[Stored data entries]
⟨
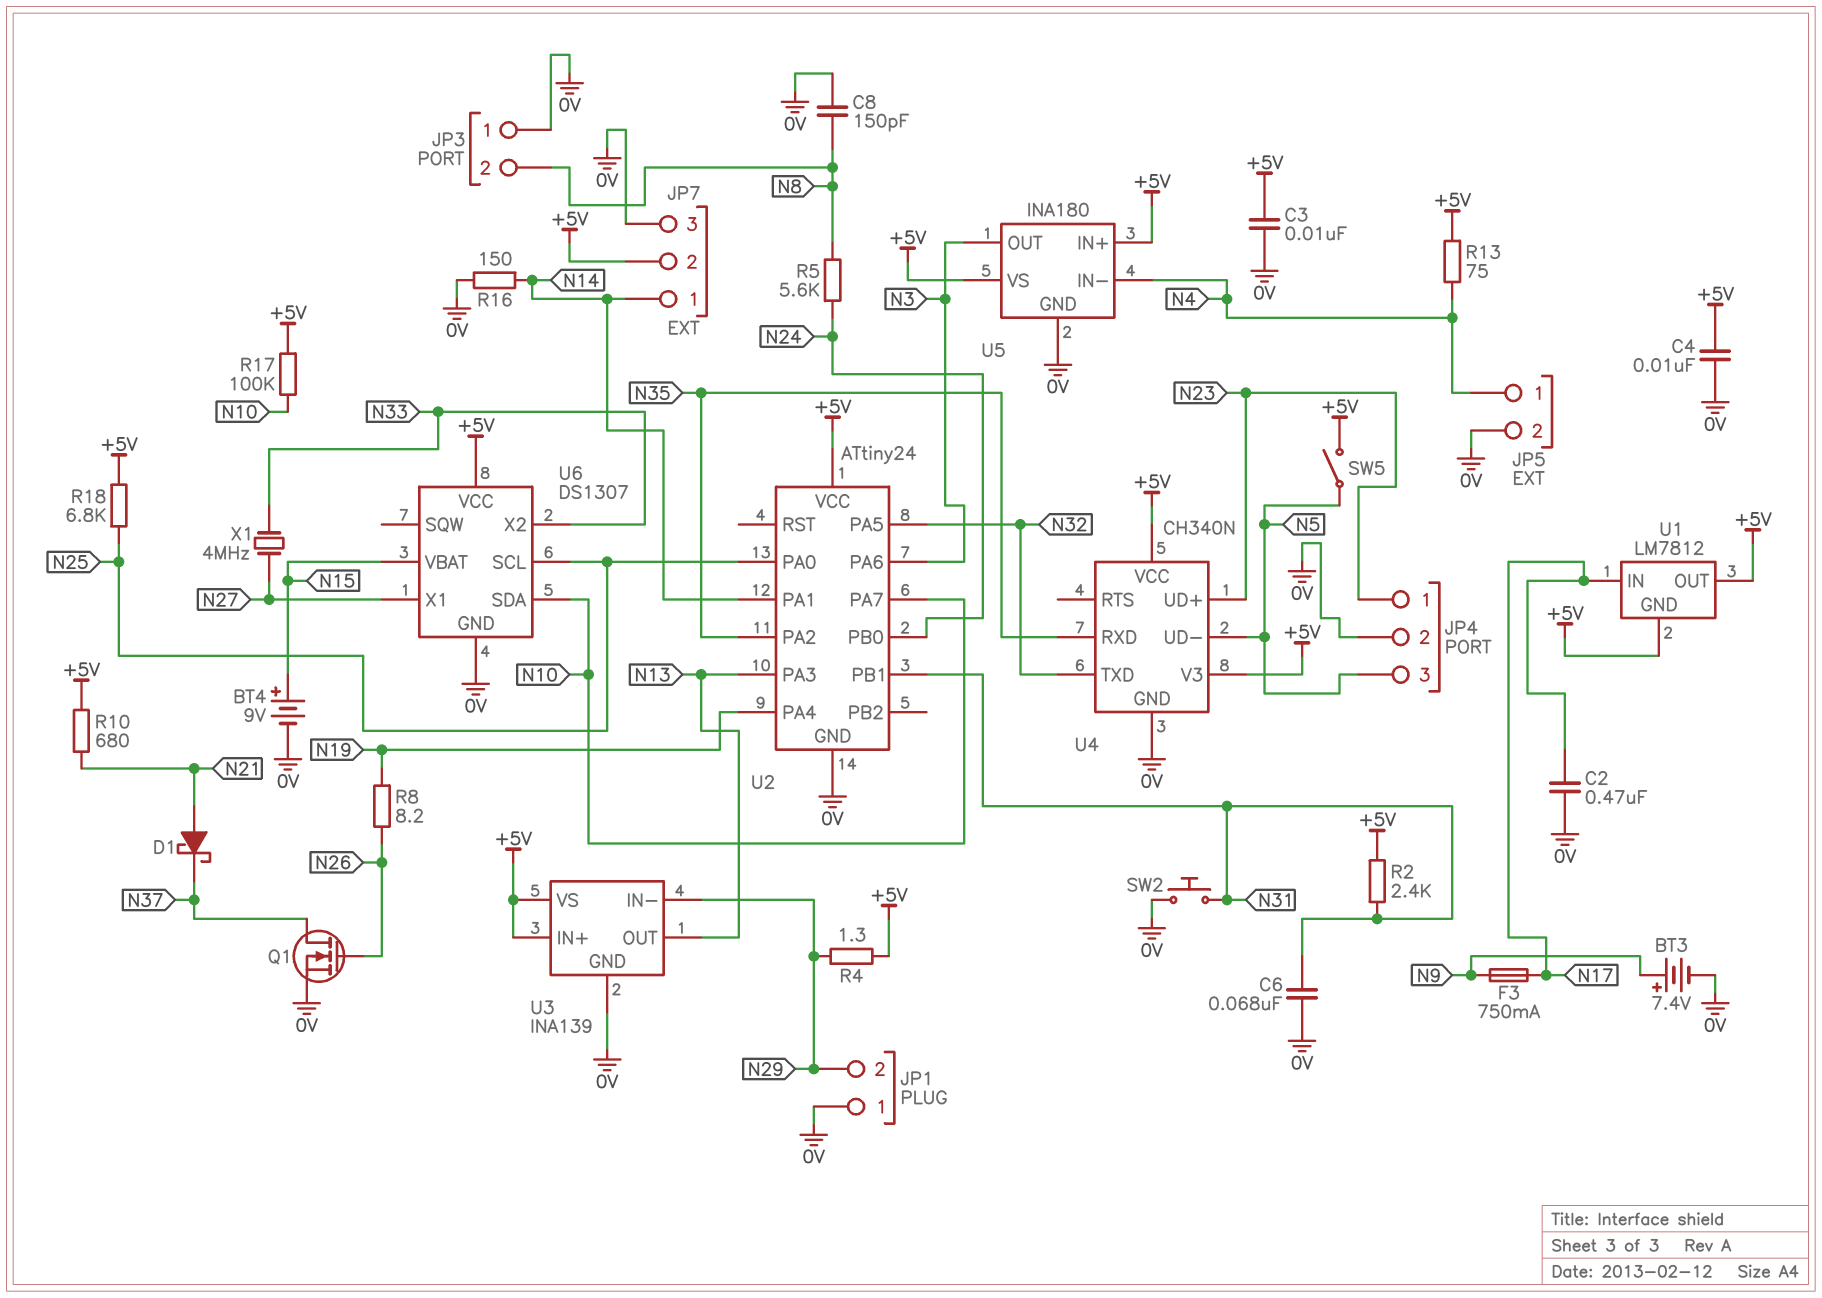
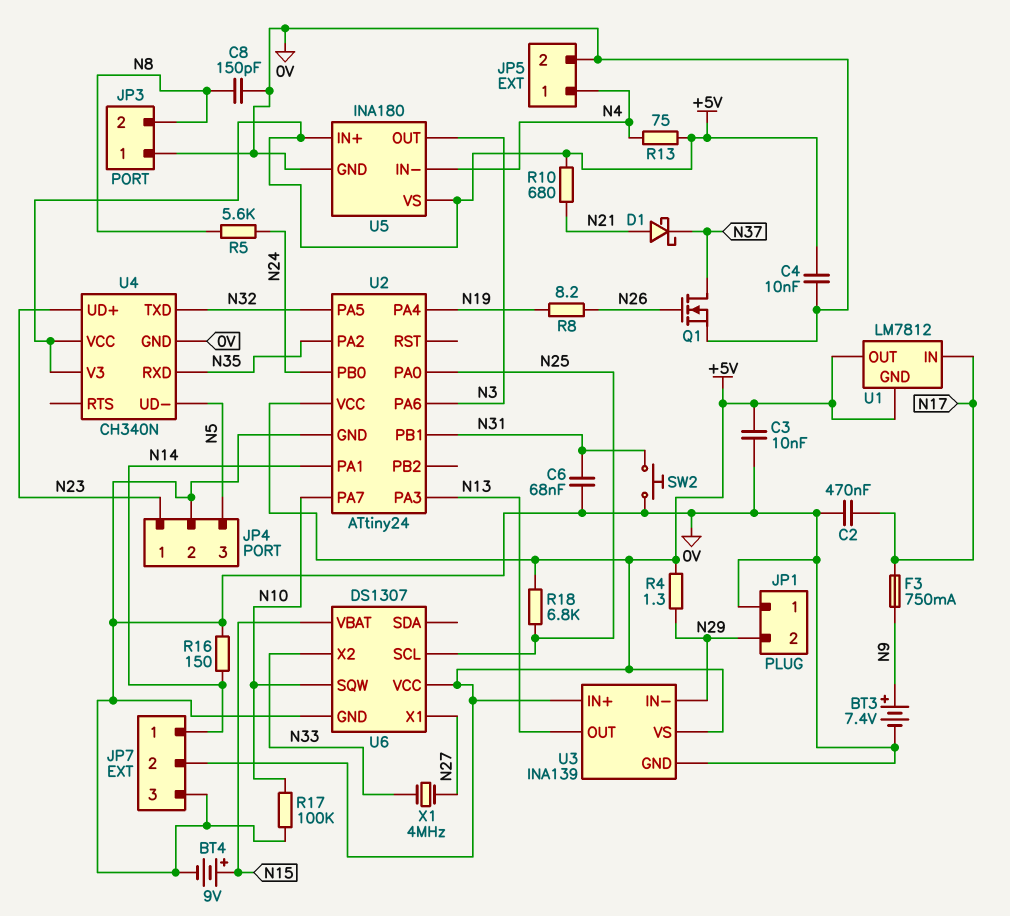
R2: 2.4k (+5V, N31) -> none
R17: 100k (+5V, N10) -> 100k (0V, N10)
SW5: switch (+5V, N5) -> none
U6 pin SDA: N10 -> none
U6 pin SQW: none -> N10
⟩
• _TASK_:
Restate the records above in full, word for word. Keep pictures out.

• _YOUR SOLUTION_:
R2: 2.4k (+5V, N31) -> none
R17: 100k (+5V, N10) -> 100k (0V, N10)
SW5: switch (+5V, N5) -> none
U6 pin SDA: N10 -> none
U6 pin SQW: none -> N10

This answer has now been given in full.